▸ **Given task**: Could you retype, character for character, the lines in the entries below, from the line with "You are a GUI" up to and including the line with "Task: Click on"?

+---+

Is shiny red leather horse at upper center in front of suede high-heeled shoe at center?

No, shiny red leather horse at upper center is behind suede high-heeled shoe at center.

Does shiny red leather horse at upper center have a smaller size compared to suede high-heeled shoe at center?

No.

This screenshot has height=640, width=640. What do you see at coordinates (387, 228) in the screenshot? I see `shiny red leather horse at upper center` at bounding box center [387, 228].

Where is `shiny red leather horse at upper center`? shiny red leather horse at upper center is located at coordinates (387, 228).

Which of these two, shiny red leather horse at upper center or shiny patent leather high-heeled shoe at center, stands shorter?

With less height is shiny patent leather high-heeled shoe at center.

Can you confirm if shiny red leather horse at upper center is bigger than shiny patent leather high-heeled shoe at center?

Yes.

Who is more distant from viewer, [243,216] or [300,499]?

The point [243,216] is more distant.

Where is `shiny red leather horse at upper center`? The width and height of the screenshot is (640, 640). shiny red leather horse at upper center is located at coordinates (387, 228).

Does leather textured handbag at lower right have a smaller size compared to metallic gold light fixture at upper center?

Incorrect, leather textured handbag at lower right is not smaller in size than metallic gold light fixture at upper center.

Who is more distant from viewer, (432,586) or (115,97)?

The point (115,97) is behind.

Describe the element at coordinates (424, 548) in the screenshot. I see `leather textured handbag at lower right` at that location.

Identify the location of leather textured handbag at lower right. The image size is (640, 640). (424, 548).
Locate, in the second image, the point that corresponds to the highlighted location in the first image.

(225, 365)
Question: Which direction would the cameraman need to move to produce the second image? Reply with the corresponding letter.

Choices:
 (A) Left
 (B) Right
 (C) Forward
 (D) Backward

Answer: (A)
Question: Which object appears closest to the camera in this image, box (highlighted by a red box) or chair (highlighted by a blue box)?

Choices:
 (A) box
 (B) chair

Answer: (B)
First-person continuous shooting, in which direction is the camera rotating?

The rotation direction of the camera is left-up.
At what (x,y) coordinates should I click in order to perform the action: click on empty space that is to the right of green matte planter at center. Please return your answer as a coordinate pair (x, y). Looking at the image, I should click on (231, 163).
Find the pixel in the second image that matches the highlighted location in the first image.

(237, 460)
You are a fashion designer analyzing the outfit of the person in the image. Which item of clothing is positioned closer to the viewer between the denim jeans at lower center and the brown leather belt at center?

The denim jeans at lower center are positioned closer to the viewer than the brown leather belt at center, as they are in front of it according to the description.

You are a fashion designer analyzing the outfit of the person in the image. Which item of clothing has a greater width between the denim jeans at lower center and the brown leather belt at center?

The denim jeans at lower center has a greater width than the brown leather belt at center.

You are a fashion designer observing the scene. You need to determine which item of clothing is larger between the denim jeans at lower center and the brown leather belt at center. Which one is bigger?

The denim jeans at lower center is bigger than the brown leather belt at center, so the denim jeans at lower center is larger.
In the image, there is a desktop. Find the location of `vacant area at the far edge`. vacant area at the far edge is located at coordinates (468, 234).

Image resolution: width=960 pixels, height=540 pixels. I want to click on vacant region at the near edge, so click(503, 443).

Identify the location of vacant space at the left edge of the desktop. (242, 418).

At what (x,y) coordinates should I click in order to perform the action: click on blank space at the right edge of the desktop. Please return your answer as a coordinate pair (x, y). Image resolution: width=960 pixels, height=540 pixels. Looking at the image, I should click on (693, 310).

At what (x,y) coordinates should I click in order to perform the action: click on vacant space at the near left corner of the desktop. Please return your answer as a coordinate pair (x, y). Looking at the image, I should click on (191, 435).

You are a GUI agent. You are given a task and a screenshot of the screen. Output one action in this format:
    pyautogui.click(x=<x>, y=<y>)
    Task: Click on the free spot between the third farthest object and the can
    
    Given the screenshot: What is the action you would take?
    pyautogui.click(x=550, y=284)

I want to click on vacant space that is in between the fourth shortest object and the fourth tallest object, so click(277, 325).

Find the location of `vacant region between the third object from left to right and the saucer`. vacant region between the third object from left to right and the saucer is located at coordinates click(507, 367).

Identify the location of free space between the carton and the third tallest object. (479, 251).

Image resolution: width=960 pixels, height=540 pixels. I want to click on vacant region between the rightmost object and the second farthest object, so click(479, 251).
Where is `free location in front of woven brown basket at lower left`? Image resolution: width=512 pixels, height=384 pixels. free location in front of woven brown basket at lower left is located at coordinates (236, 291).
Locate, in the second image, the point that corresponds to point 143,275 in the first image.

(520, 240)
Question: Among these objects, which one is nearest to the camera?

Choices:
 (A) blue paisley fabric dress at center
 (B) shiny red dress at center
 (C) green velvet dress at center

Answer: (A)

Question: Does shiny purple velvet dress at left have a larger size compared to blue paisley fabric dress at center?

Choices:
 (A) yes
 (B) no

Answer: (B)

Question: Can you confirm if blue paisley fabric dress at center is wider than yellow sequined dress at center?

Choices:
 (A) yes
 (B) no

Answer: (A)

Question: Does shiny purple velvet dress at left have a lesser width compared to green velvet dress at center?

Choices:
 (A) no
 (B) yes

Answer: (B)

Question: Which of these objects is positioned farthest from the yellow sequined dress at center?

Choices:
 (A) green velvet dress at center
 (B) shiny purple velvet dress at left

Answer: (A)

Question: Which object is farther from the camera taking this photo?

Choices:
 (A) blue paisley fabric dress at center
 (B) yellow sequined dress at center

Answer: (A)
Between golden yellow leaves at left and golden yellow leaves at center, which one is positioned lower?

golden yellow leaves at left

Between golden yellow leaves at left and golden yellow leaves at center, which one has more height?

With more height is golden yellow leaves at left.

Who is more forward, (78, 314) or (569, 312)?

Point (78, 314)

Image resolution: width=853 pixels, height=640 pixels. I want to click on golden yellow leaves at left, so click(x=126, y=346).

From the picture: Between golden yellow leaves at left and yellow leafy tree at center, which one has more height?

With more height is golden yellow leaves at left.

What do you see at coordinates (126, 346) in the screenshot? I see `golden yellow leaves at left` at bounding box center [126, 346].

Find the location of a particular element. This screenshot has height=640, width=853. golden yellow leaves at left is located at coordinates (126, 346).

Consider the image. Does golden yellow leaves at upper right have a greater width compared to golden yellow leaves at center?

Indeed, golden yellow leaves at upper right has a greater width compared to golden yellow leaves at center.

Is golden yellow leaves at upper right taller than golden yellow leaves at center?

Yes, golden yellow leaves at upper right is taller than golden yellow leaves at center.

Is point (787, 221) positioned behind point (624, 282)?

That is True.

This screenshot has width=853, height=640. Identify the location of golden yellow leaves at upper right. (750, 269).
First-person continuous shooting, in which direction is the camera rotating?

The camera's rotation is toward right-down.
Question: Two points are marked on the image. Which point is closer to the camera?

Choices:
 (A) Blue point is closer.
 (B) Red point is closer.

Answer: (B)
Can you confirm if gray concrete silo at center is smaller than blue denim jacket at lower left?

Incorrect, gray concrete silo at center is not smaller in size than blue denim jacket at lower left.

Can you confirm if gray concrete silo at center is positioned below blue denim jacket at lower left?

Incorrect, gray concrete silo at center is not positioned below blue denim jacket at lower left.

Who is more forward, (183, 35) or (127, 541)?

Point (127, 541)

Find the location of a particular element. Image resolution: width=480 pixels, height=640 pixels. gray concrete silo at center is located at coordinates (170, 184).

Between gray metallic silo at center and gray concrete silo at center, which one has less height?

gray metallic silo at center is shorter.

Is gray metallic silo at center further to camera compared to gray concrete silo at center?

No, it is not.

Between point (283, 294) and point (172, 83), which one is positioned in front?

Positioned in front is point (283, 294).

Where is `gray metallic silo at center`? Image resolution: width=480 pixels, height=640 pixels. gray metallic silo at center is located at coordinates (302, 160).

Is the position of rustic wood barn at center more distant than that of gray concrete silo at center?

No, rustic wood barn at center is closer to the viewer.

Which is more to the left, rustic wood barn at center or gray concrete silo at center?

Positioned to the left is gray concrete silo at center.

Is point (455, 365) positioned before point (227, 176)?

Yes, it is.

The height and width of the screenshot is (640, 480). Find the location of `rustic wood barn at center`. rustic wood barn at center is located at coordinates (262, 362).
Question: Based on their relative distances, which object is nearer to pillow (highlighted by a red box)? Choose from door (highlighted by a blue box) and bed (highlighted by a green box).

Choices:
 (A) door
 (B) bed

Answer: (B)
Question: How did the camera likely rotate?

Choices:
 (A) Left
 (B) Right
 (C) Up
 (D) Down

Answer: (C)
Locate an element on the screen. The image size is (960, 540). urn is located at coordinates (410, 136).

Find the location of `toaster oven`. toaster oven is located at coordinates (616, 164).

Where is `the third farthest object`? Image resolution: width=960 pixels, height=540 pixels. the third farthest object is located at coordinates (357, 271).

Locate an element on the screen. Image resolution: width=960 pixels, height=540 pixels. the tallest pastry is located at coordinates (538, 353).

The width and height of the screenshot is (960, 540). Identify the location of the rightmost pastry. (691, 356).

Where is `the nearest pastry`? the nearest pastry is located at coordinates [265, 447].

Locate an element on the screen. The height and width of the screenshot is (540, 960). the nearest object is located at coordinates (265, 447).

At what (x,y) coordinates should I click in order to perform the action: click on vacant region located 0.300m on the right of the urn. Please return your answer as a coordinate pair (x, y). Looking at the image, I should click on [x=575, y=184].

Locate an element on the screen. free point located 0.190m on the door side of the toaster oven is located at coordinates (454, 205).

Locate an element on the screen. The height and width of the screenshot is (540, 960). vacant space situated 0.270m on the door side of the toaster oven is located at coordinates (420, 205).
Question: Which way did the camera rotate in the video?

+---+

▸ **Written solution**:
You are a GUI agent. You are given a task and a screenshot of the screen. Output one action in this format:
    pyautogui.click(x=<x>, y=<y>)
    Task: Click on the free spot between the third farthest object and the can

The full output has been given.